Return the lines of the data below starting at the one holding "R5: 68k (SDA, VA) -> 68k (OPTO, SDA)" and ending at the one holding "U2: MSP430G2001 -> MSP430G2231", word for word, leaving every picture out.
(RECORD SET)
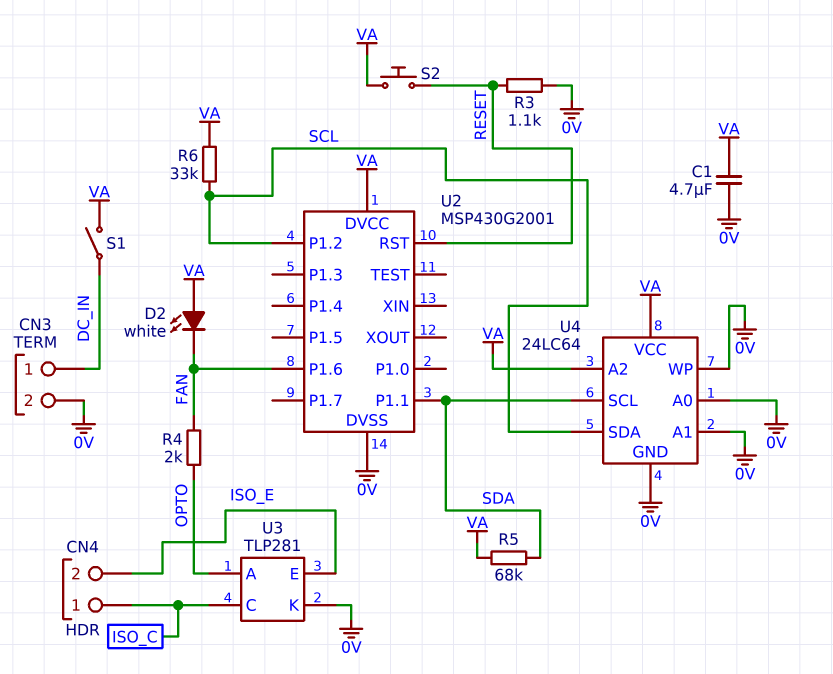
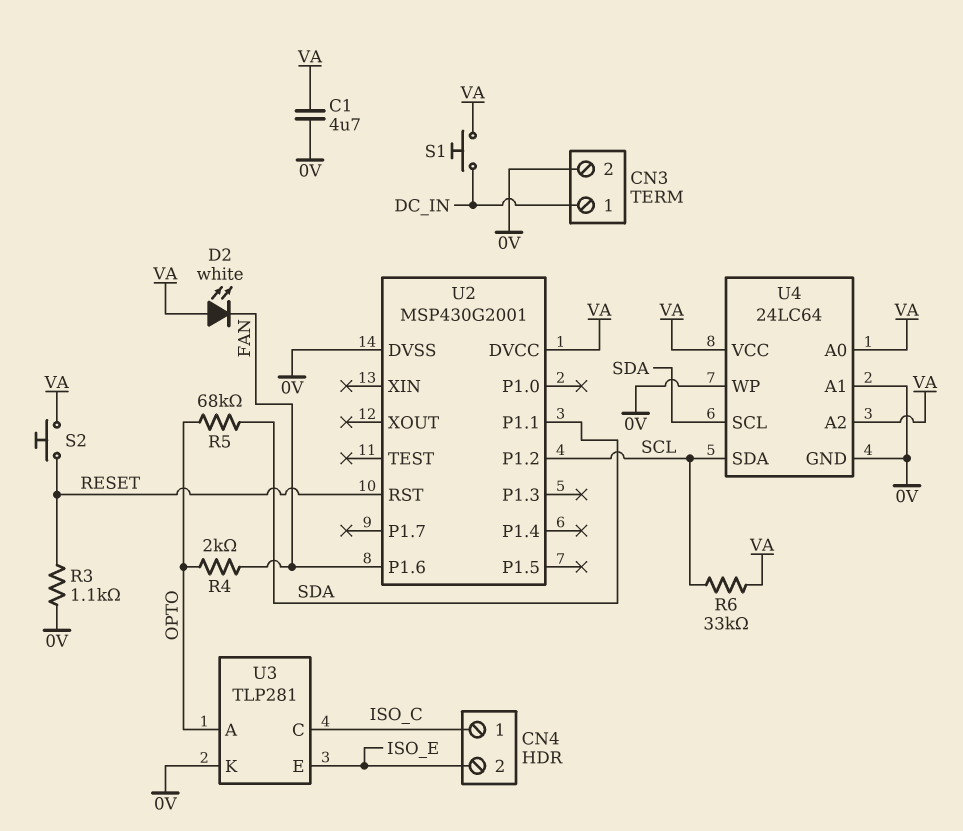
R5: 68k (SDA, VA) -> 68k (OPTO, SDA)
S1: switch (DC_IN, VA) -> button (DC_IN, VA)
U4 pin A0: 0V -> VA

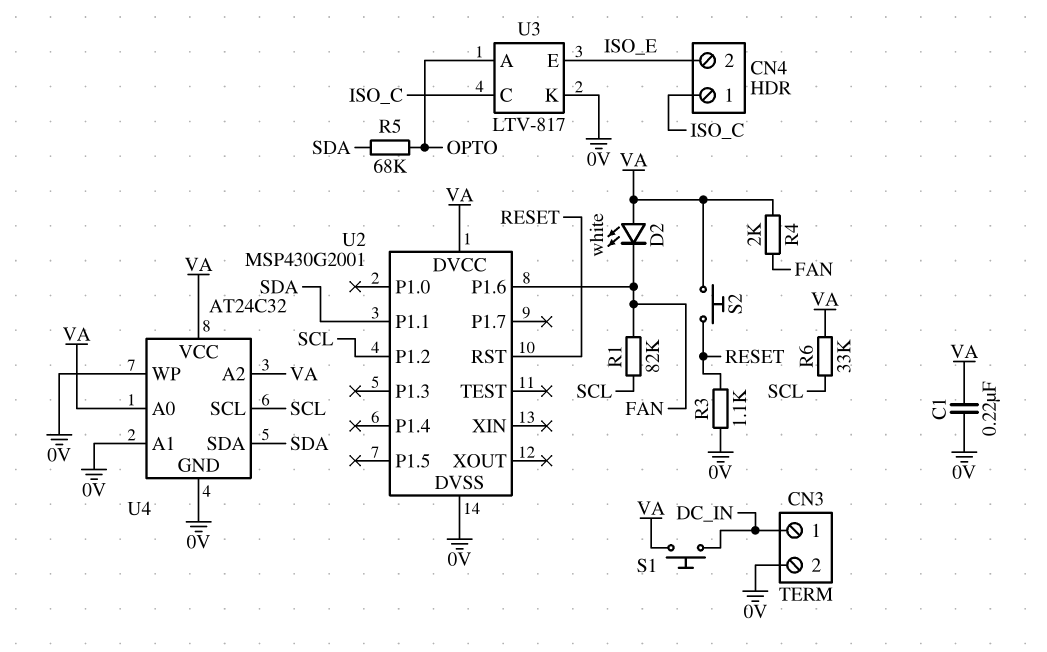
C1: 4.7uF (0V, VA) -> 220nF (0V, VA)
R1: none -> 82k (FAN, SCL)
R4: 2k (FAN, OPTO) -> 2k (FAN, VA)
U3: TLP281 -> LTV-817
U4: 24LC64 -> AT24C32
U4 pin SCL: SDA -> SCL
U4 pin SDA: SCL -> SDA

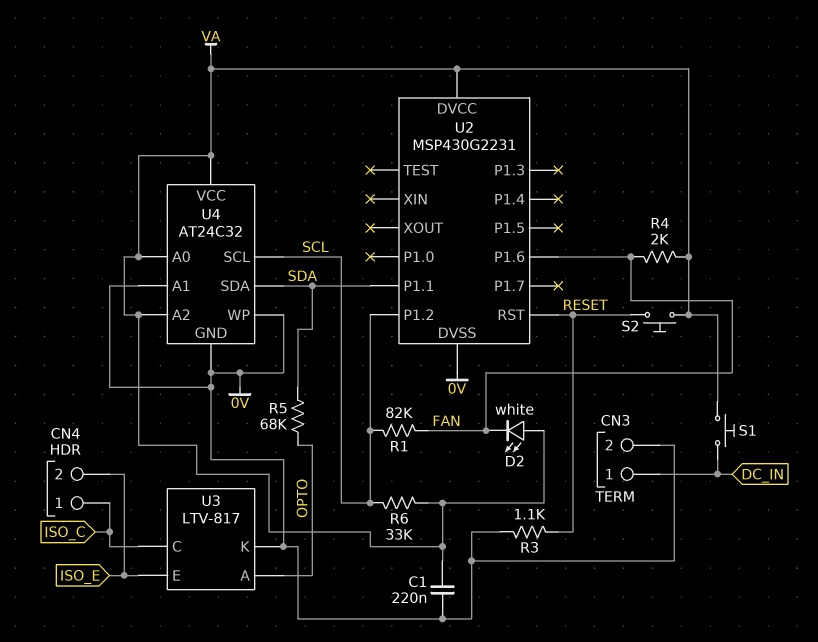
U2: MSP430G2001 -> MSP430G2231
(End RECORD SET)
(RECORD SET)
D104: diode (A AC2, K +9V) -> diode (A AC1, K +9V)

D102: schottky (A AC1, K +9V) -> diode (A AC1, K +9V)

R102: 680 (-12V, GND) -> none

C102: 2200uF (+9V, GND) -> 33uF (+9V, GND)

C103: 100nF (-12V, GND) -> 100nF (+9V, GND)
(End RECORD SET)
RESULT OF THE TASK
R5: 68k (SDA, VA) -> 68k (OPTO, SDA)
S1: switch (DC_IN, VA) -> button (DC_IN, VA)
U4 pin A0: 0V -> VA

C1: 4.7uF (0V, VA) -> 220nF (0V, VA)
R1: none -> 82k (FAN, SCL)
R4: 2k (FAN, OPTO) -> 2k (FAN, VA)
U3: TLP281 -> LTV-817
U4: 24LC64 -> AT24C32
U4 pin SCL: SDA -> SCL
U4 pin SDA: SCL -> SDA

U2: MSP430G2001 -> MSP430G2231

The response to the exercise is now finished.